# AIM OF THE EXERCISE:
Every line below between the line holding "camera: 30 degrees right, 15 degrees up" and the line holding "(289, 305) = (136, 368): yellow ruler -> none", inclusive, should be repeated exactly, and all other lines omitted.

# DATASET CONTENT:
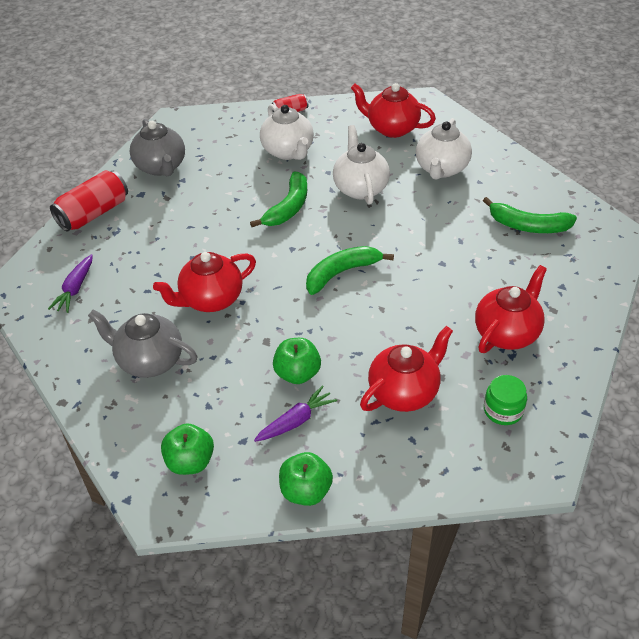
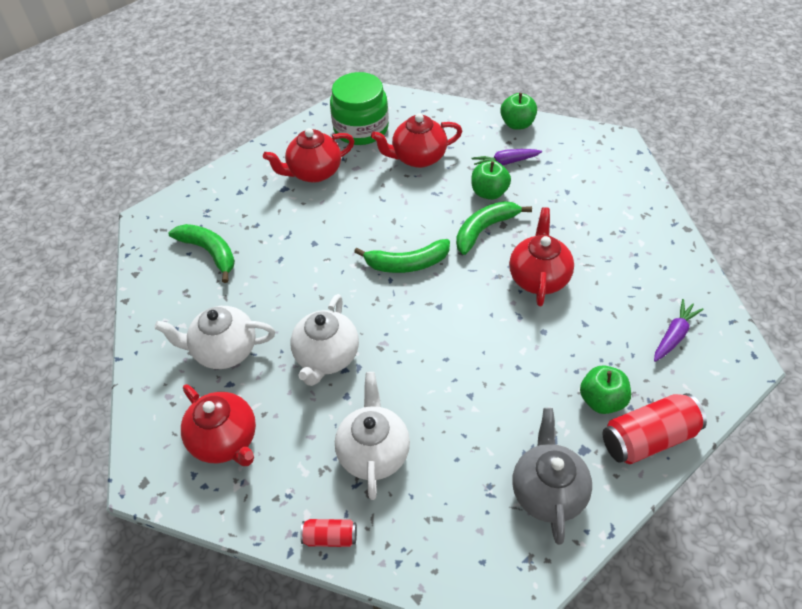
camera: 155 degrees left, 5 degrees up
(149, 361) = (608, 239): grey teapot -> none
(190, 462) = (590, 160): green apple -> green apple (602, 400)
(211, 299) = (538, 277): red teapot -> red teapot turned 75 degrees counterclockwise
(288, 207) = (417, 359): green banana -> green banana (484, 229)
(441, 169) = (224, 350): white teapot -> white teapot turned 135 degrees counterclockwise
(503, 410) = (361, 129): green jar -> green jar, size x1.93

--

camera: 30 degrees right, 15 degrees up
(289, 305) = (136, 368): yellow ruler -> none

# WRITTEN ANSWER:
camera: 30 degrees right, 15 degrees up
(289, 305) = (136, 368): yellow ruler -> none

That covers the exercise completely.